Return the listing exactly. Keep no pictures.

INFORMATION PROVIDED:
---*---

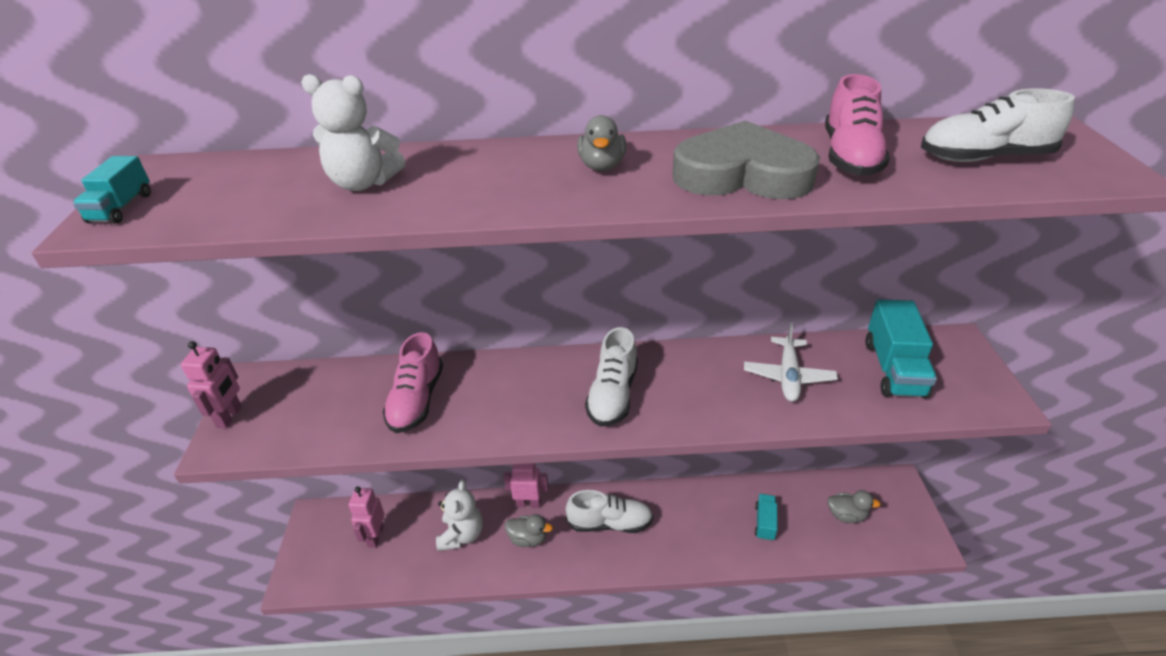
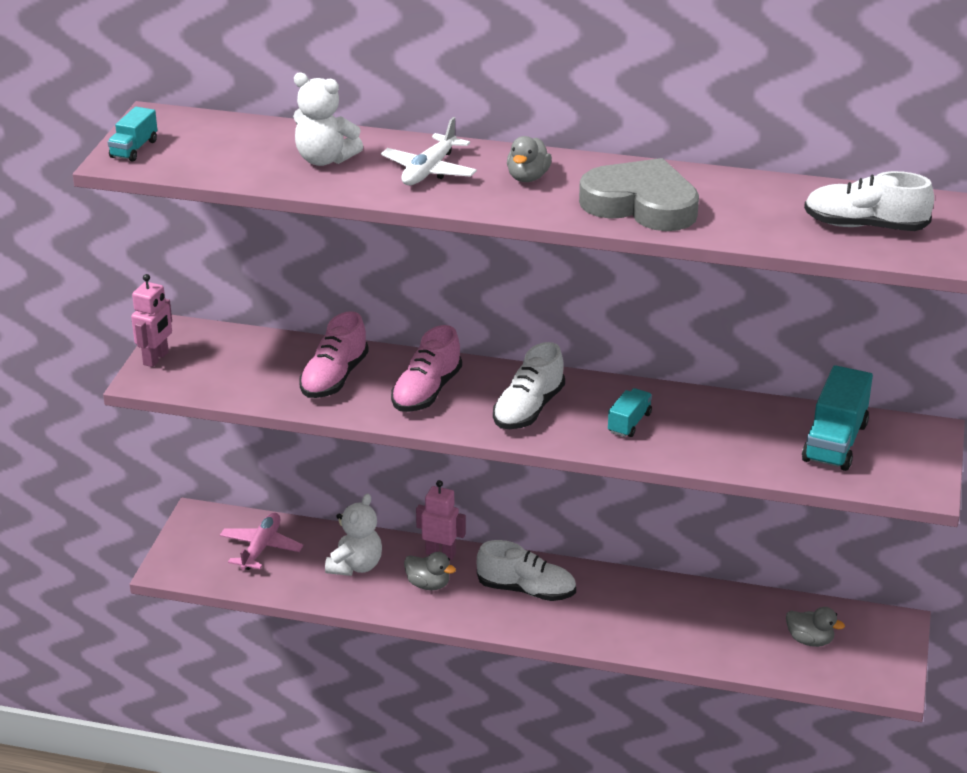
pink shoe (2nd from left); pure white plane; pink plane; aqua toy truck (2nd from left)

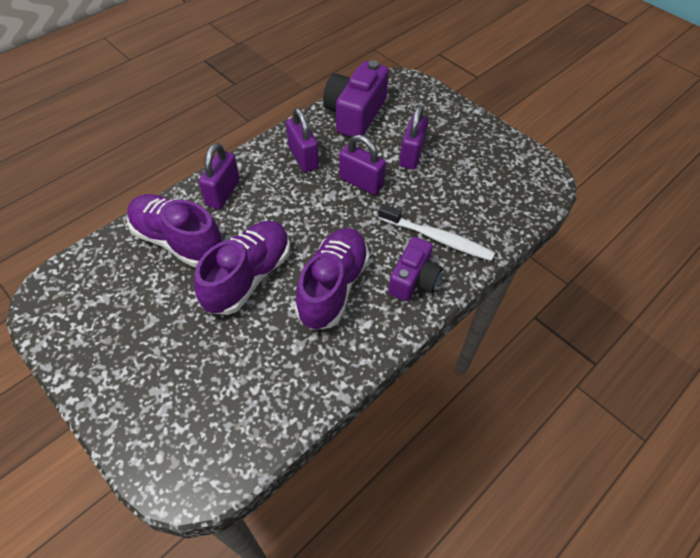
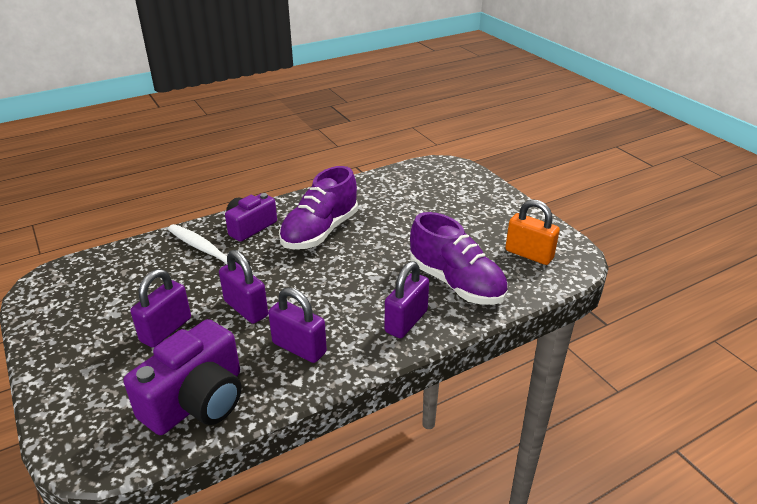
royal purple padlock (3rd from left); royal purple shoe (2nd from left in the first image); orange-coloured padlock

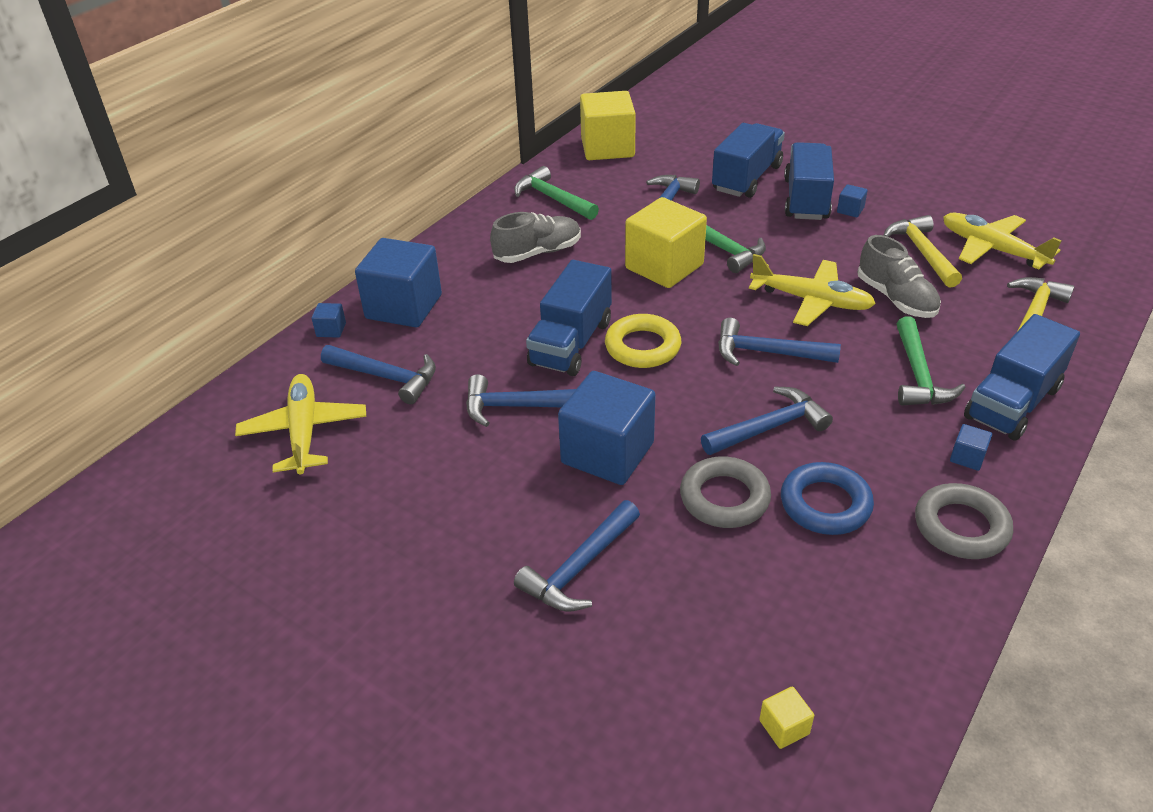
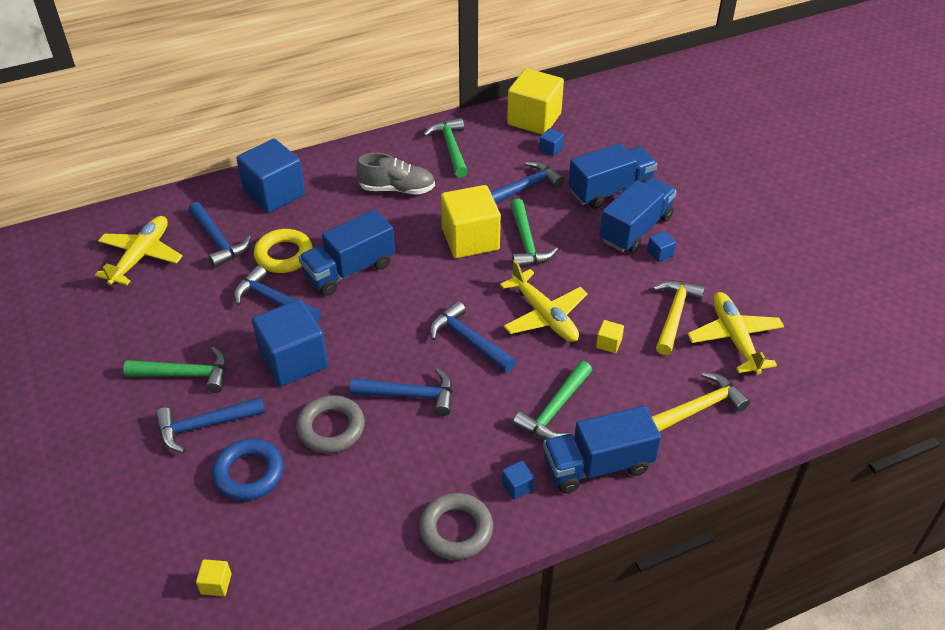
bright yellow block (4th from left); blue block (4th from left); bright yellow ring; blue ring; leaf-green hammer (1st from left)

---*---

RESPONSE:
pink shoe (2nd from left); pure white plane; pink plane; aqua toy truck (2nd from left)

royal purple padlock (3rd from left); royal purple shoe (2nd from left in the first image); orange-coloured padlock

bright yellow block (4th from left); blue block (4th from left); bright yellow ring; blue ring; leaf-green hammer (1st from left)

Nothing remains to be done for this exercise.